- [What you should do] Work out how many lines below contain "road", then write only that number.

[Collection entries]
:::

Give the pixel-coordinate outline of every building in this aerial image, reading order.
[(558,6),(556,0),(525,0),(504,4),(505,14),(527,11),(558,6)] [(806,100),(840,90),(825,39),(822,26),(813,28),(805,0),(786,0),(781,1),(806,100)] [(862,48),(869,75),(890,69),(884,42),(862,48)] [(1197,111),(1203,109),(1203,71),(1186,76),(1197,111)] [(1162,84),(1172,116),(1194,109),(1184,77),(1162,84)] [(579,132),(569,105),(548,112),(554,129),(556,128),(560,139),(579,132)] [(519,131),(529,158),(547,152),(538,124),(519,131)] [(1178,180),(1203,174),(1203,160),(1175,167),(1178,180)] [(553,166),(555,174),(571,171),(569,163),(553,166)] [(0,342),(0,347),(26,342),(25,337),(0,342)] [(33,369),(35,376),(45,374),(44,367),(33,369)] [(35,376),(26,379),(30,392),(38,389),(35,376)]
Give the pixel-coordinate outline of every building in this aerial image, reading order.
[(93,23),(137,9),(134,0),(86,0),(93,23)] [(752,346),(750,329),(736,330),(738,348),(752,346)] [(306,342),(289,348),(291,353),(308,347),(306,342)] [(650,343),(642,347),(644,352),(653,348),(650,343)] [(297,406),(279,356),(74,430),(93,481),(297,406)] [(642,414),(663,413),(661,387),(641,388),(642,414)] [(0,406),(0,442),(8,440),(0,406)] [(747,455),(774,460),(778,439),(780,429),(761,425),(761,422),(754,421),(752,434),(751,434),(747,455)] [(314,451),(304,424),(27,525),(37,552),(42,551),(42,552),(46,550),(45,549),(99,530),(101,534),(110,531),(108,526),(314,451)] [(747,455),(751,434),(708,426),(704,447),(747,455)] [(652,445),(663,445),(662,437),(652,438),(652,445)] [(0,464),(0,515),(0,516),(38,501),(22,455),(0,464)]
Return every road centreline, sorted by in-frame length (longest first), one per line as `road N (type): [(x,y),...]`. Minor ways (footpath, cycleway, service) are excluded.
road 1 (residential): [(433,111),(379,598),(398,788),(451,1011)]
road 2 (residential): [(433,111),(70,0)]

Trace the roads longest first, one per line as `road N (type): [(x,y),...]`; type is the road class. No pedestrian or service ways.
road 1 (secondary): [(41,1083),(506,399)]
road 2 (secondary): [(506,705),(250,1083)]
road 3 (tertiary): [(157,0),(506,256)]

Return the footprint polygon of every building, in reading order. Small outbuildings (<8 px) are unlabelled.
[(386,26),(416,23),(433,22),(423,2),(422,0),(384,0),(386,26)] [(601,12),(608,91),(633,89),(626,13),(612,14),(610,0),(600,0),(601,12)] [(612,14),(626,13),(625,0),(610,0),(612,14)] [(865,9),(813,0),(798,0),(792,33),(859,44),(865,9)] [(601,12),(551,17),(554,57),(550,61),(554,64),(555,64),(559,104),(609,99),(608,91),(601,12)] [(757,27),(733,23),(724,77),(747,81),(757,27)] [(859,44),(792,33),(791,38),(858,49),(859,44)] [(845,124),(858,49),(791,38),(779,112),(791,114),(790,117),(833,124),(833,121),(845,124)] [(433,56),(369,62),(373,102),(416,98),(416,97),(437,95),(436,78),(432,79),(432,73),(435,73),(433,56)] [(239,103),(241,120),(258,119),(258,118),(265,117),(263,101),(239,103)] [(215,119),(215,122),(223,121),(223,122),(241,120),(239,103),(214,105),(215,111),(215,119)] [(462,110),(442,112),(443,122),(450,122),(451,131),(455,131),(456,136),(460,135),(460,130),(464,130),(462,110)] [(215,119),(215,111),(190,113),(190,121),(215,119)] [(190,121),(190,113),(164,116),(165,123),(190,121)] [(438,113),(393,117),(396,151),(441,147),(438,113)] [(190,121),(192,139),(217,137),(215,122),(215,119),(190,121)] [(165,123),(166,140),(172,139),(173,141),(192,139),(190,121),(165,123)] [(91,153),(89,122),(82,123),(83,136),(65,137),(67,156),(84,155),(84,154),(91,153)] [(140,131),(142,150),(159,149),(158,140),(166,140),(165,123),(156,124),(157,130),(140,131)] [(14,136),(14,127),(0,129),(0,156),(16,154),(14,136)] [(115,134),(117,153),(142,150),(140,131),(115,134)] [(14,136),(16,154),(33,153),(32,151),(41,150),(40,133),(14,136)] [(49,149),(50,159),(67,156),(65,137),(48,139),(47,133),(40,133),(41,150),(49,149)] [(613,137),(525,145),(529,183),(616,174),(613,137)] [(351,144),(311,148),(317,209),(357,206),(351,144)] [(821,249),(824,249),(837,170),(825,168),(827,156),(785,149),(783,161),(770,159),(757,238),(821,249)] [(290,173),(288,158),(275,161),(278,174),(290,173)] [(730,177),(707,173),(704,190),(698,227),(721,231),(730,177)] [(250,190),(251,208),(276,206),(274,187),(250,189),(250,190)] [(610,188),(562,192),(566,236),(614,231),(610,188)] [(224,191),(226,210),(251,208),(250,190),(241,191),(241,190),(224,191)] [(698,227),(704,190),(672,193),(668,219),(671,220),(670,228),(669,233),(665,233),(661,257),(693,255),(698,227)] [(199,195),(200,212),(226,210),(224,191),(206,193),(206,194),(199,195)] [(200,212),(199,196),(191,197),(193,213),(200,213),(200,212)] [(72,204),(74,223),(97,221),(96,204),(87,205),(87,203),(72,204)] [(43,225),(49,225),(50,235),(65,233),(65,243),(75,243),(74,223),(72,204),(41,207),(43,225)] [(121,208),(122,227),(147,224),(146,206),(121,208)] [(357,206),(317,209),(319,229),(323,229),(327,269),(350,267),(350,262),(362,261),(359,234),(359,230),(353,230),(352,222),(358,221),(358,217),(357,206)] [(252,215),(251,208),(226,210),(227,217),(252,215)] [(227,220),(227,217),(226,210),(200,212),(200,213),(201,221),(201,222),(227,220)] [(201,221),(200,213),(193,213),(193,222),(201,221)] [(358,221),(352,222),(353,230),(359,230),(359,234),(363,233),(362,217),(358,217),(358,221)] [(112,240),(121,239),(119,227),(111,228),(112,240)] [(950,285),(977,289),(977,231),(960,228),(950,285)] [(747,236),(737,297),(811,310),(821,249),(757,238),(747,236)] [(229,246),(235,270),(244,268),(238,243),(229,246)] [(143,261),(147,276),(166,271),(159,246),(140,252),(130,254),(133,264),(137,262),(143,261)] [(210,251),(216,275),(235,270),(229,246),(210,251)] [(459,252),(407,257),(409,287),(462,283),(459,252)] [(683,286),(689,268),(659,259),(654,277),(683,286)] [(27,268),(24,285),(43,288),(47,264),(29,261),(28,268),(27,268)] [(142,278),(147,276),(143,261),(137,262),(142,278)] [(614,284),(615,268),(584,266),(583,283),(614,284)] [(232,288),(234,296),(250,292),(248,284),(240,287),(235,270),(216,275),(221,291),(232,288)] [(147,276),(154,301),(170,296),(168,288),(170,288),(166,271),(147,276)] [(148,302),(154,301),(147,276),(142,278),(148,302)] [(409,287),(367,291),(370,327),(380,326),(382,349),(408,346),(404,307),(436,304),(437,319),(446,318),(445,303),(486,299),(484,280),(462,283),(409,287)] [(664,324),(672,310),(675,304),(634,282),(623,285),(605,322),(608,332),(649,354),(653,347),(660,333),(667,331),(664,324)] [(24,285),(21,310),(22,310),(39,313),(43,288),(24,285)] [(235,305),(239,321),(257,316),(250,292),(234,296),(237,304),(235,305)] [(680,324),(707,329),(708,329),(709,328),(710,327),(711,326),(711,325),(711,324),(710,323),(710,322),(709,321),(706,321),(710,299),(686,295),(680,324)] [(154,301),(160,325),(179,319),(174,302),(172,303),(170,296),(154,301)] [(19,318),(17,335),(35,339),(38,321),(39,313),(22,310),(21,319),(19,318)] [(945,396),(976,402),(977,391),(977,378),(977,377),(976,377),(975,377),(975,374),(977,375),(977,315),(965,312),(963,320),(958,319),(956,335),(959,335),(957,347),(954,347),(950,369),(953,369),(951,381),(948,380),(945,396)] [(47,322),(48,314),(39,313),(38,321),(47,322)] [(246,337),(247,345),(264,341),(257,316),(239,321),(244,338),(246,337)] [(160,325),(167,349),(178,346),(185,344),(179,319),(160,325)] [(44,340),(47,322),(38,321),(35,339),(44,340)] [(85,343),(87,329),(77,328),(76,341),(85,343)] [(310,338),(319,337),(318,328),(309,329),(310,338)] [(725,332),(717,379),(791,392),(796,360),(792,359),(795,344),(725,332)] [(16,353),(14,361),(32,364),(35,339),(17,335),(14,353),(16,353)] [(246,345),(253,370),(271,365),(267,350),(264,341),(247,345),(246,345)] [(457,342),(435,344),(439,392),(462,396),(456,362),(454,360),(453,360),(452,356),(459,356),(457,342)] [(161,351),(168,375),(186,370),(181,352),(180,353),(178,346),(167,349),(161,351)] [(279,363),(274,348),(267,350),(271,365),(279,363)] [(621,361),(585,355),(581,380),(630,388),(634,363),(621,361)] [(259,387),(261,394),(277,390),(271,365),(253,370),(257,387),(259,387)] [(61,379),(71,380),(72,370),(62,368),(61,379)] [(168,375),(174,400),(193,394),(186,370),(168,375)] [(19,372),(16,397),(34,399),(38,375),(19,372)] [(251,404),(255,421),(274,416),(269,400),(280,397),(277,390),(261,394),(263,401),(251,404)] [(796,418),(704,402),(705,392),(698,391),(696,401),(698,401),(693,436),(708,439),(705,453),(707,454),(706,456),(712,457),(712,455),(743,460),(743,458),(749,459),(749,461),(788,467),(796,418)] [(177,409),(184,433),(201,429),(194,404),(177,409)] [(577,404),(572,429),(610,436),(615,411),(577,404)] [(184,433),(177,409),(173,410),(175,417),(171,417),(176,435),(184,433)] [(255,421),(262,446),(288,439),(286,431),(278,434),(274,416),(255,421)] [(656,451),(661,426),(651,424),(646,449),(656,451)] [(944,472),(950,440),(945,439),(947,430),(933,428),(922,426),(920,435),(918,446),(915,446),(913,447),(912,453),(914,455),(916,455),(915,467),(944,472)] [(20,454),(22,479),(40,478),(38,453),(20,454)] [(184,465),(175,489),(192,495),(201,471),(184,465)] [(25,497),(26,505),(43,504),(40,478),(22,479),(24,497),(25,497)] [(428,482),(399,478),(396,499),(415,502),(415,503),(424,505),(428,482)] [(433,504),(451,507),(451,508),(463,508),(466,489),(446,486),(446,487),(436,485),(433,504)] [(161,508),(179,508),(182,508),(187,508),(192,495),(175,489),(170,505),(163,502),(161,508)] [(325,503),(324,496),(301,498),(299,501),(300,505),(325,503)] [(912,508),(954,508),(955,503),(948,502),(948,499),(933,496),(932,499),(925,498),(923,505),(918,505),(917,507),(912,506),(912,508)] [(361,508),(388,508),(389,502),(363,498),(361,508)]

:::

- [Response for this exercise] 7